Supplied records:

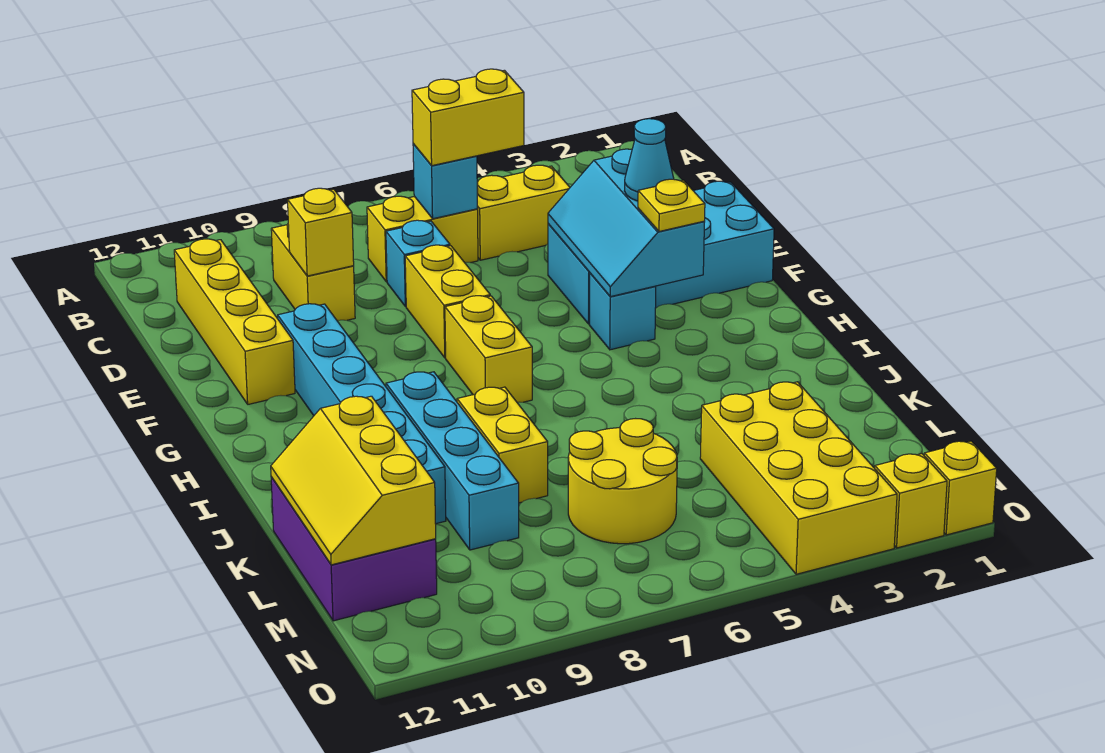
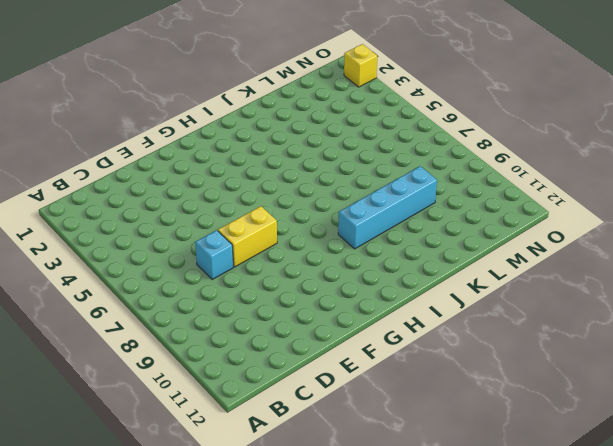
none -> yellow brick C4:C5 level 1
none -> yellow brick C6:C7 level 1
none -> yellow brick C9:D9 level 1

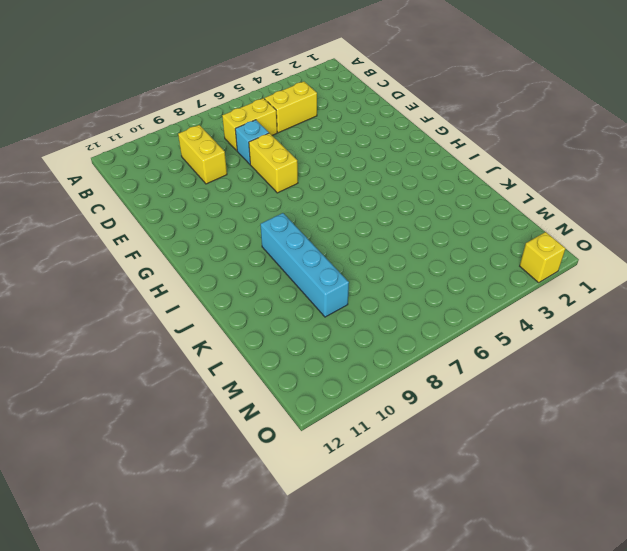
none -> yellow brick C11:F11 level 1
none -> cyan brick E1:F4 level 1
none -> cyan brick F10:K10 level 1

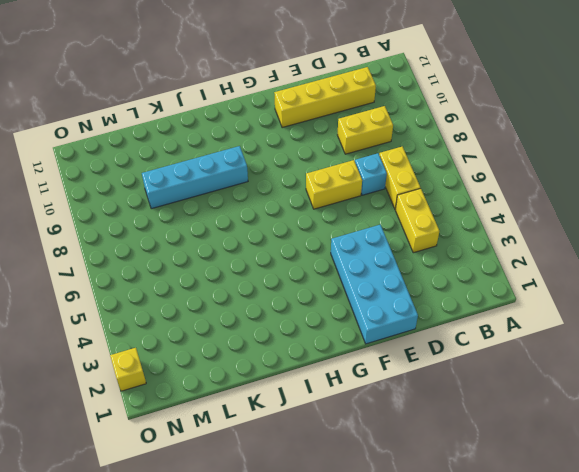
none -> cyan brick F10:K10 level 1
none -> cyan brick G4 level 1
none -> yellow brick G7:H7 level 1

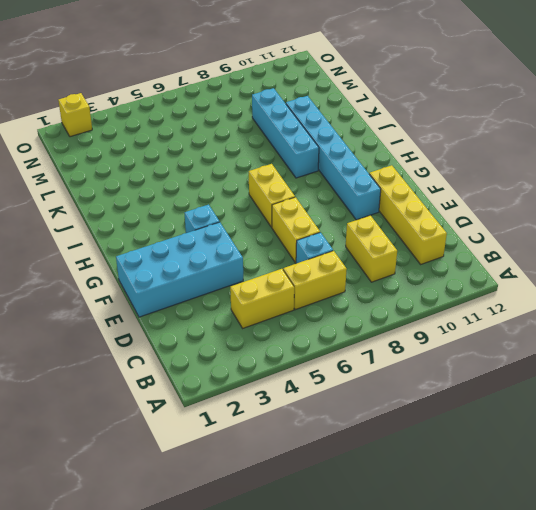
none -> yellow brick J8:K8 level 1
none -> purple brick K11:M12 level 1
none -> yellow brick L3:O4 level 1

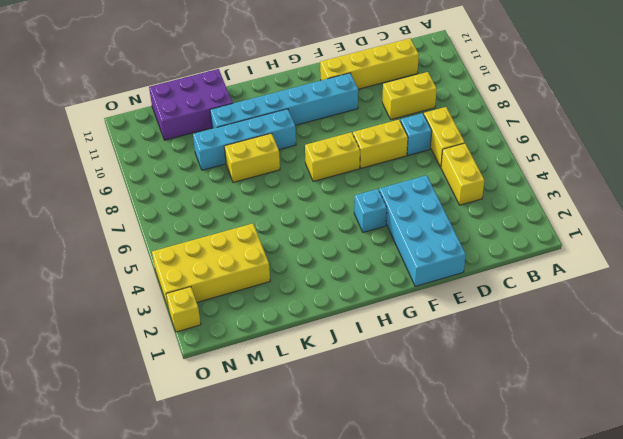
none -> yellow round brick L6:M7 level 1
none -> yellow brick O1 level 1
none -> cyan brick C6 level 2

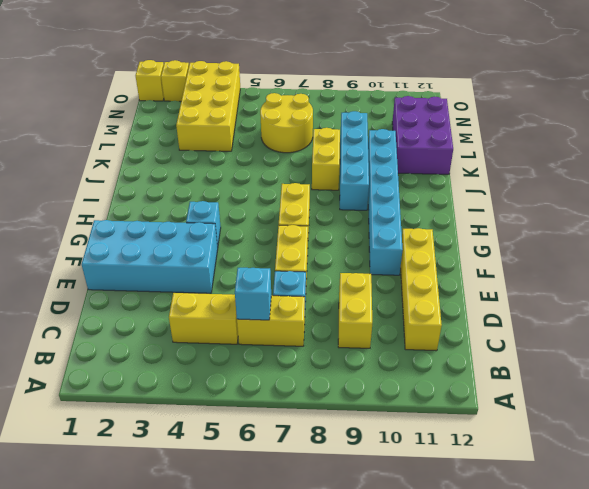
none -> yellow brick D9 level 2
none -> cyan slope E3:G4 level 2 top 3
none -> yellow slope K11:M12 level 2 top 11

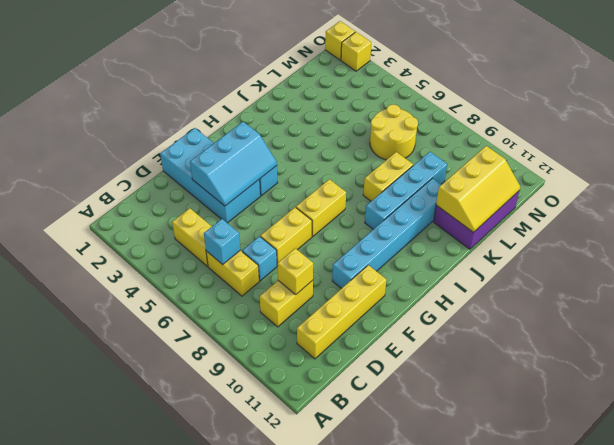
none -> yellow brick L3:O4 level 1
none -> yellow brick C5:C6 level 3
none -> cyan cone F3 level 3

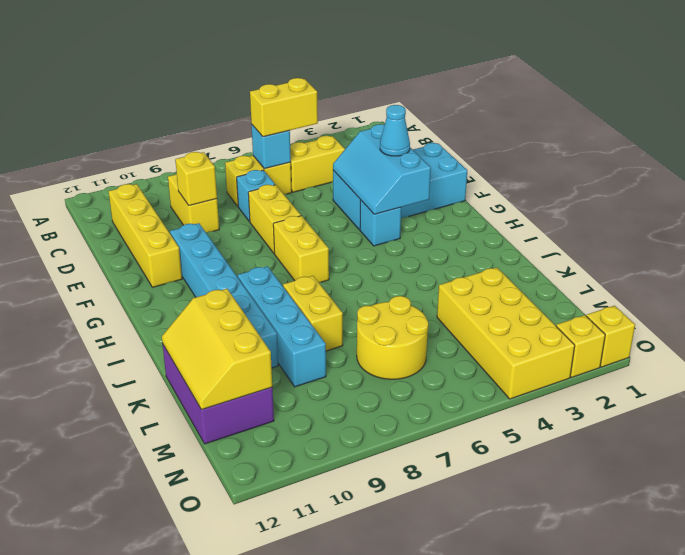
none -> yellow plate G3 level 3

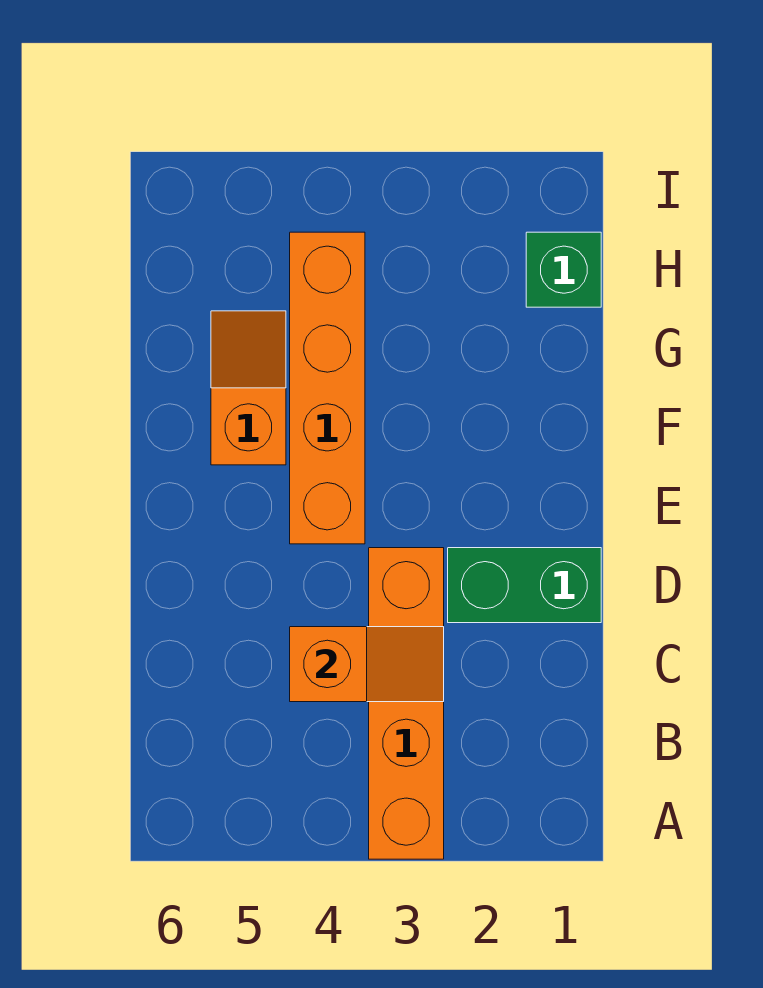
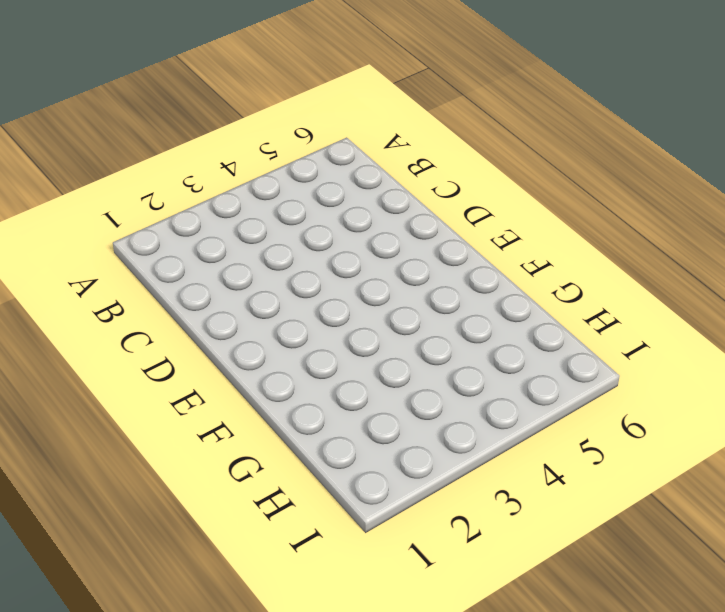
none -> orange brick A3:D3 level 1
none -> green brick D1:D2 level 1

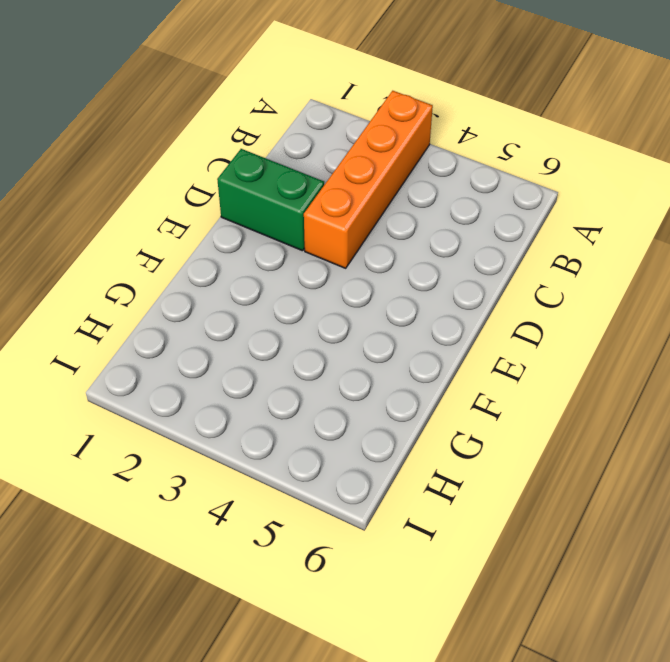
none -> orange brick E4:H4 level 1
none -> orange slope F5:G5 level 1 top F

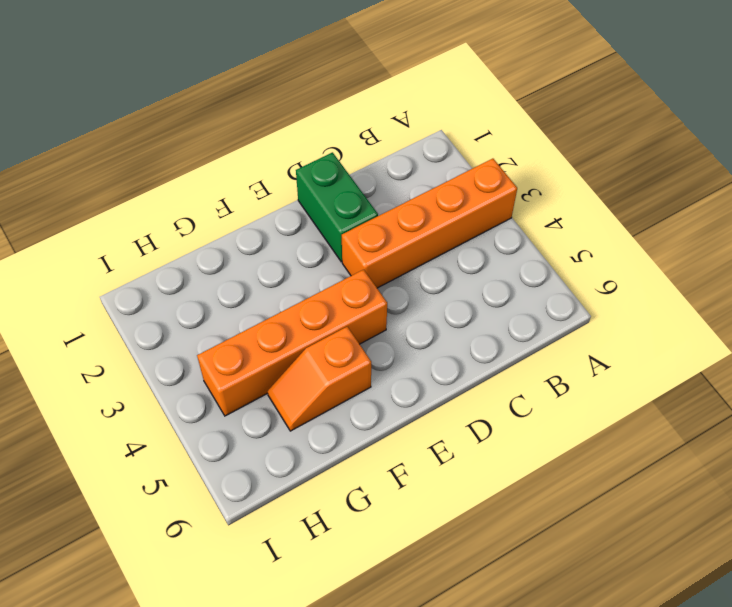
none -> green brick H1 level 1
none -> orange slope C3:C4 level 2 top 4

Task prompt:
All lines from the one with "none -> yellow brick D9 level 2" through the end of the records above must be reproduced exactly, both ends included, and the pictures must be left out.

Output:
none -> yellow brick D9 level 2
none -> cyan slope E3:G4 level 2 top 3
none -> yellow slope K11:M12 level 2 top 11

none -> yellow brick L3:O4 level 1
none -> yellow brick C5:C6 level 3
none -> cyan cone F3 level 3

none -> yellow plate G3 level 3

none -> orange brick A3:D3 level 1
none -> green brick D1:D2 level 1

none -> orange brick E4:H4 level 1
none -> orange slope F5:G5 level 1 top F

none -> green brick H1 level 1
none -> orange slope C3:C4 level 2 top 4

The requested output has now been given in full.